> What you are asked to do: In the records below, copy out word for word every line from the one with "Positioned behind is point (65, 323)." up to and including the one with "That is True.".
━━━ Recorded information ━━━
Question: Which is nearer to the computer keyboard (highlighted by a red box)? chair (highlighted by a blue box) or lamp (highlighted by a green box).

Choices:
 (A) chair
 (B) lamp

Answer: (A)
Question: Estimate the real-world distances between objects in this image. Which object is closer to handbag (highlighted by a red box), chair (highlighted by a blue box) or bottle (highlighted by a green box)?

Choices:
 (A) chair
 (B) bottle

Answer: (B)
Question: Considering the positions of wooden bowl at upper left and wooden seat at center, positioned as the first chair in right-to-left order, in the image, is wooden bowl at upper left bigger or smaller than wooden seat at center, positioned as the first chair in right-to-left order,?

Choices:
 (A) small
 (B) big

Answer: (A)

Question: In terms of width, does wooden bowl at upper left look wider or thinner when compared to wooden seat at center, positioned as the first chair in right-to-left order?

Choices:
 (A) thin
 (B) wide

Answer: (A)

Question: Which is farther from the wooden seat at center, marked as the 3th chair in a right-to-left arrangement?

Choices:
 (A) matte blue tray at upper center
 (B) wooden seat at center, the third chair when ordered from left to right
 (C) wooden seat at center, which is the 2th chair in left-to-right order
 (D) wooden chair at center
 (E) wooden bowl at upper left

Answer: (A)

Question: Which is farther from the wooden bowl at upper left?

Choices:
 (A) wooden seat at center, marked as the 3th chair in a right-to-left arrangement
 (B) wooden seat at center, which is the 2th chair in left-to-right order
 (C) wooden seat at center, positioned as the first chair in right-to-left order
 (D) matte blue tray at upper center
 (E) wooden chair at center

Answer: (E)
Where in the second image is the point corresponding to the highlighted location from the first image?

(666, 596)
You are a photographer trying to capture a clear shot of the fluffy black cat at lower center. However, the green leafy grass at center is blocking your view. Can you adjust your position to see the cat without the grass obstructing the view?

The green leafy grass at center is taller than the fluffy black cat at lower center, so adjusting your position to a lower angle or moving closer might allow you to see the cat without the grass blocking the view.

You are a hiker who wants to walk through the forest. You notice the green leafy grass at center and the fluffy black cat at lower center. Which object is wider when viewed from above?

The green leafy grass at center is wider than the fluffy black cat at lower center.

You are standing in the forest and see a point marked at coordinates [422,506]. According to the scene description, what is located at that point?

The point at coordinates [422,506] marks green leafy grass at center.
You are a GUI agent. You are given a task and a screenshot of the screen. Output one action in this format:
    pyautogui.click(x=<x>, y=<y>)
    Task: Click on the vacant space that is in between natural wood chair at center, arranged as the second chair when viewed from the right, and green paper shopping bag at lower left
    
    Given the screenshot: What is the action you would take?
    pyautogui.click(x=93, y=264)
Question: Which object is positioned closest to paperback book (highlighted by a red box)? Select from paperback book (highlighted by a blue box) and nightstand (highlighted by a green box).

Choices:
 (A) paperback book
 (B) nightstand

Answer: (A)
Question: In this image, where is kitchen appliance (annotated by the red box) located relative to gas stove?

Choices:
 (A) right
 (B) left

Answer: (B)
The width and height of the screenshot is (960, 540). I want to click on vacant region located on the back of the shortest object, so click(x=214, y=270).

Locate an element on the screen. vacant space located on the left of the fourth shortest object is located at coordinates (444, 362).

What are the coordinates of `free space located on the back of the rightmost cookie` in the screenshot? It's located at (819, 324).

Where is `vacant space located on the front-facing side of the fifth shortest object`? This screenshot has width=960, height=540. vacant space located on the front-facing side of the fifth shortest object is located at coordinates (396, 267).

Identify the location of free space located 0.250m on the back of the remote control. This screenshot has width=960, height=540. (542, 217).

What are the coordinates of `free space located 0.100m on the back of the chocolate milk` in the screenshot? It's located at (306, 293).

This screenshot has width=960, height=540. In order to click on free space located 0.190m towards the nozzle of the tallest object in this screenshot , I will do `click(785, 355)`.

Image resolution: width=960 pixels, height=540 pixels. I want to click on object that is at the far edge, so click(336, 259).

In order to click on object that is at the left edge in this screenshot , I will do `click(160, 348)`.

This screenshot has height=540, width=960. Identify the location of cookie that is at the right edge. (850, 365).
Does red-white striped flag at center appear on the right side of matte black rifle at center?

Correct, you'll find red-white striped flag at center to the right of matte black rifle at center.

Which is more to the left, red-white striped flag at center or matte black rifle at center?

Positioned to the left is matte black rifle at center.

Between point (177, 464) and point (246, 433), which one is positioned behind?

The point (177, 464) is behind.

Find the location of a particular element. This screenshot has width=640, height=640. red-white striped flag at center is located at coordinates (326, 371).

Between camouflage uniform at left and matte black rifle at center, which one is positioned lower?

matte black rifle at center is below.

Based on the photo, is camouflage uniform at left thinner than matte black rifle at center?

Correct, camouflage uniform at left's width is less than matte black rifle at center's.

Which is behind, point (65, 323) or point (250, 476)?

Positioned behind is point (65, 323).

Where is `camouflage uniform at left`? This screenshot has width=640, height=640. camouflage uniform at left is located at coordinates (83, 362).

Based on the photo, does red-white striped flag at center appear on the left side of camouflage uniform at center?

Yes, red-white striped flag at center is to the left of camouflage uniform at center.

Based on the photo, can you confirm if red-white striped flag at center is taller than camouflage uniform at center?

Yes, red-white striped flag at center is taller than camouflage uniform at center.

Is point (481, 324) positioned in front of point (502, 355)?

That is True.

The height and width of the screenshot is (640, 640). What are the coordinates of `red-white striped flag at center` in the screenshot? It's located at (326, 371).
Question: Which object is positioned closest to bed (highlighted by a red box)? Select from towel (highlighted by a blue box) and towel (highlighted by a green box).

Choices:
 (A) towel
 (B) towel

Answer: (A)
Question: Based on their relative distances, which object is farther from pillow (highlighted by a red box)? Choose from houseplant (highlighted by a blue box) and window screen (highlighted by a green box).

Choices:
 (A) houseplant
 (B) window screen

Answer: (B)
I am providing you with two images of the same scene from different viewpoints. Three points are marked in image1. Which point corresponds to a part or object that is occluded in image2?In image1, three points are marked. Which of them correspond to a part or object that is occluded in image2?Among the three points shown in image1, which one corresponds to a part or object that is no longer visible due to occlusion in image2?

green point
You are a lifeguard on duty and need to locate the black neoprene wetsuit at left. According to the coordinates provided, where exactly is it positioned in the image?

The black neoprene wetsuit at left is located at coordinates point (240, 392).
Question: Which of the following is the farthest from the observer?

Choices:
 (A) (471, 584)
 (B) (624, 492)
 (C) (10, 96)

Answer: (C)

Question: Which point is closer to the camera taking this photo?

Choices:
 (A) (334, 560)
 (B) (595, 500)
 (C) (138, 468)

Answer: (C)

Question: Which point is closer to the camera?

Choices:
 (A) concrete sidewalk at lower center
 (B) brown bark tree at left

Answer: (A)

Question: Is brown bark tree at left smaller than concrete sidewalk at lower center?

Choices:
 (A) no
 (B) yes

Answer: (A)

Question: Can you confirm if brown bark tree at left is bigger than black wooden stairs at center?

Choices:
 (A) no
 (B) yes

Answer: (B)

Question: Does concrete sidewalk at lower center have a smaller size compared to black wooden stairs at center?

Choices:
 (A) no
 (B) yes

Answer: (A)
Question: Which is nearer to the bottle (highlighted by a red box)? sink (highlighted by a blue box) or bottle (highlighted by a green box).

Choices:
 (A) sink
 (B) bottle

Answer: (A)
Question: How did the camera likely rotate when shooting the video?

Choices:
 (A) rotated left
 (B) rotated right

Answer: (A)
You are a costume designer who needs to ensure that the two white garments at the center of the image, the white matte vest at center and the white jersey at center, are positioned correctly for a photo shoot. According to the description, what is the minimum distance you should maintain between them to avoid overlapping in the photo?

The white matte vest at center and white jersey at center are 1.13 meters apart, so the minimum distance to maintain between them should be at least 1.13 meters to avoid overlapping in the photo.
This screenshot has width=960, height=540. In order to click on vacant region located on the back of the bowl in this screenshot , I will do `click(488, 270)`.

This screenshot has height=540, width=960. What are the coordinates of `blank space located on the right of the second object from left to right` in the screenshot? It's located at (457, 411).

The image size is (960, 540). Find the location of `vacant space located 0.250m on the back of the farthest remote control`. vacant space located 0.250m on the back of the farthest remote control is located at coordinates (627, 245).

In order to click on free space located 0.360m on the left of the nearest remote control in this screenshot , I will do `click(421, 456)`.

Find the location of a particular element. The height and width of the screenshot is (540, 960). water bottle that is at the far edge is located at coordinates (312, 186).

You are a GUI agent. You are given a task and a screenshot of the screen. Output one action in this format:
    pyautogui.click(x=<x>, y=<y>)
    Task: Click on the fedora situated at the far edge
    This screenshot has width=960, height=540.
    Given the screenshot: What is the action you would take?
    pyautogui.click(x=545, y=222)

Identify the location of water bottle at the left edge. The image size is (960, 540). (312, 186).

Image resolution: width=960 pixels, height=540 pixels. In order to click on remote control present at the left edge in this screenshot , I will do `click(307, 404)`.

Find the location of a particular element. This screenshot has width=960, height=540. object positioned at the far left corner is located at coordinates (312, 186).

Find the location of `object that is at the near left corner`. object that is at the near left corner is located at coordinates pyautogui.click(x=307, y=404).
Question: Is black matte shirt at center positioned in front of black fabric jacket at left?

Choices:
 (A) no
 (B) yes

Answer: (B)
━━━
> Output below:
Positioned behind is point (65, 323).

Where is `camouflage uniform at left`? This screenshot has width=640, height=640. camouflage uniform at left is located at coordinates (83, 362).

Based on the photo, does red-white striped flag at center appear on the left side of camouflage uniform at center?

Yes, red-white striped flag at center is to the left of camouflage uniform at center.

Based on the photo, can you confirm if red-white striped flag at center is taller than camouflage uniform at center?

Yes, red-white striped flag at center is taller than camouflage uniform at center.

Is point (481, 324) positioned in front of point (502, 355)?

That is True.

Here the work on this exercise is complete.